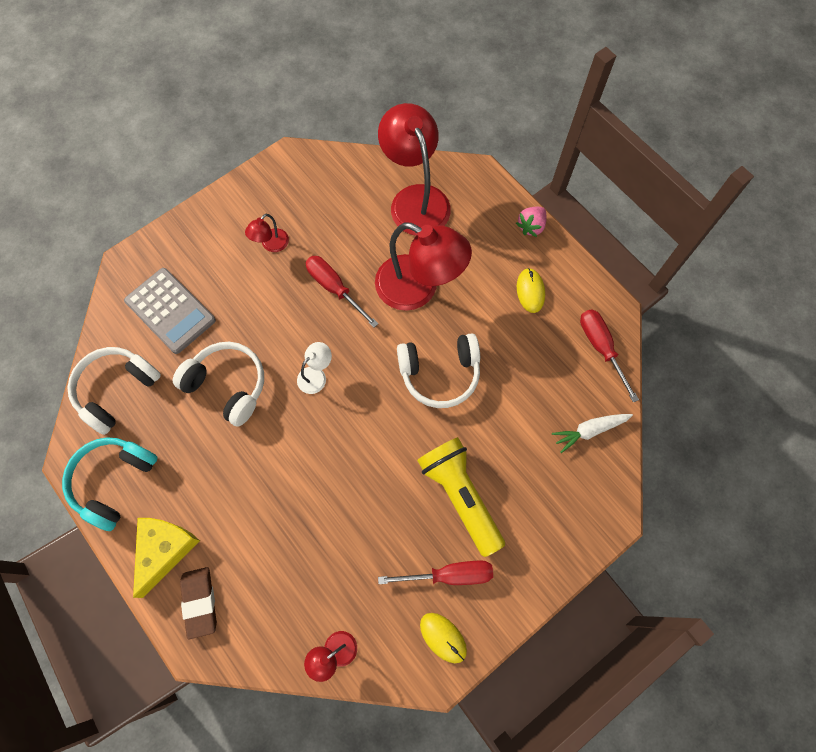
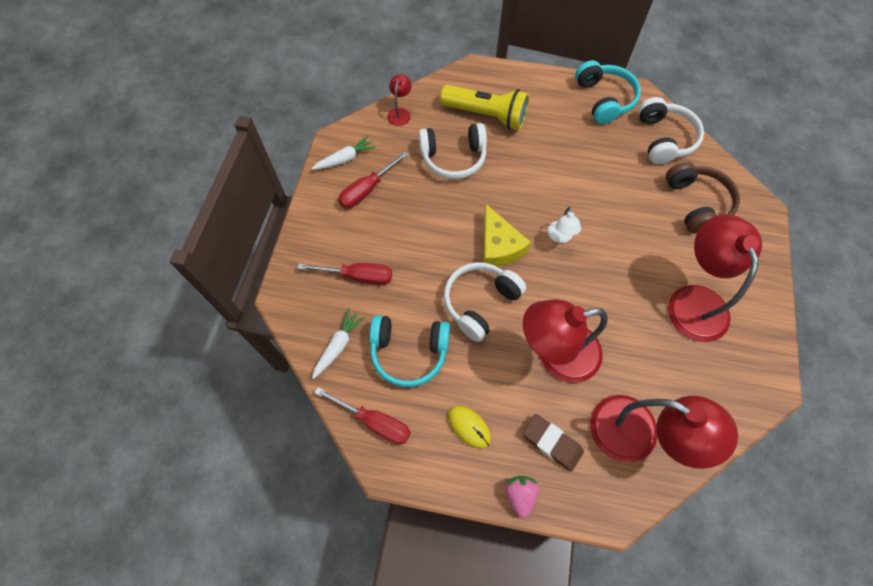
camera: 140 degrees right, 5 degrees down
(164, 550) = (539, 92): yellow cheese -> yellow cheese (499, 246)
(170, 311) = (696, 203): grey calculator -> brown headphones
(200, 602) = (494, 85): brown eraser -> brown eraser (551, 443)
(227, 385) = (606, 189): white headphones -> white headphones (453, 158)
(271, 245) = (694, 300): red lamp -> red lamp, size x2.24
(334, 288) = (614, 305): red screwdriver -> red screwdriver (358, 276)
(443, 637) = (345, 159): yellow mouse -> white carrot
(460, 496) = (397, 236): yellow flashlight -> yellow flashlight (486, 115)
(533, 379) = (409, 352): none -> turquoise headphones

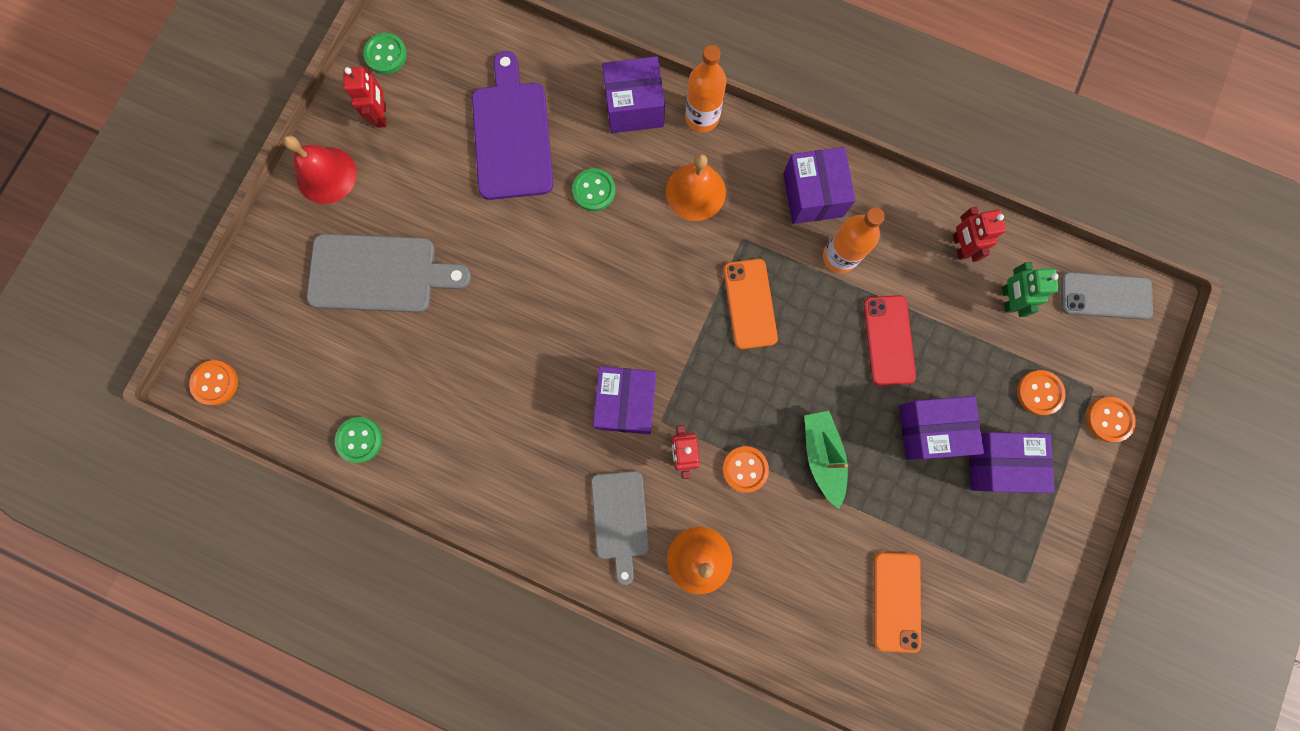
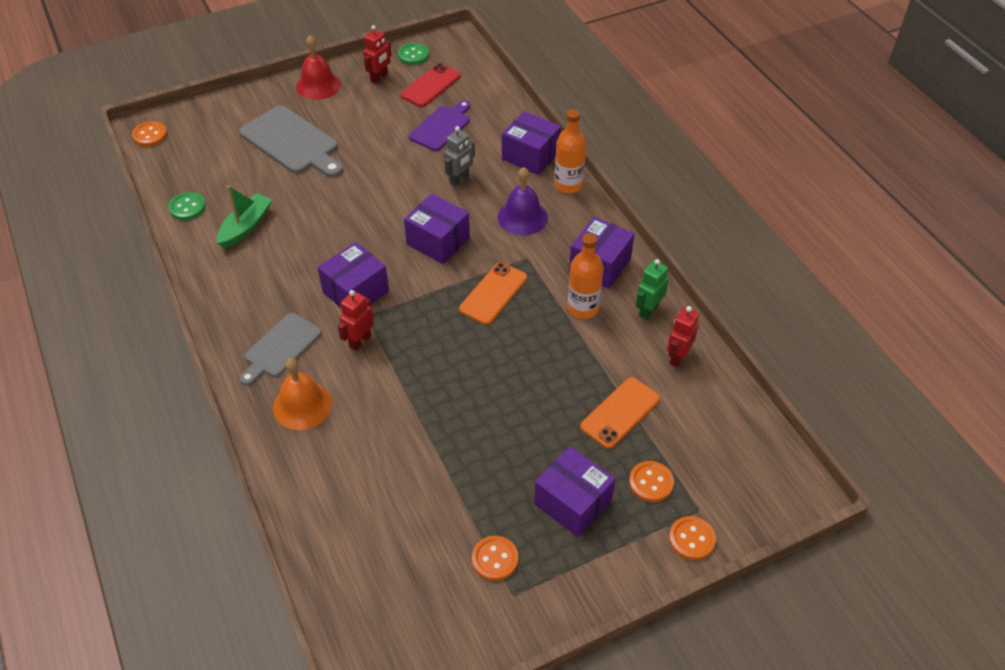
camera: 40 degrees right, 30 degrees down
(512, 135) = (441, 127): purple cutting board -> purple cutting board, size x0.65
(594, 190) = (459, 179): green button -> grey robot
(695, 192) = (522, 217): orange bell -> purple bell
(745, 469) = (389, 377): orange button -> orange button (495, 559)
(822, 456) = (448, 407): green boat -> green boat (245, 226)
(889, 340) = (568, 375): red phone -> red phone (431, 86)
(896, 601) = (405, 530): orange phone -> orange phone (620, 413)
(930, 430) = (542, 446): purple box -> purple box (438, 241)
(1007, 299) = (683, 410): green robot -> green robot (648, 310)
(1105, 296) = (766, 459): grey phone -> none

Your assignment –
Reproduce each line in the listing above that mentions the string "robot".

Response area –
(594, 190) = (459, 179): green button -> grey robot
(1007, 299) = (683, 410): green robot -> green robot (648, 310)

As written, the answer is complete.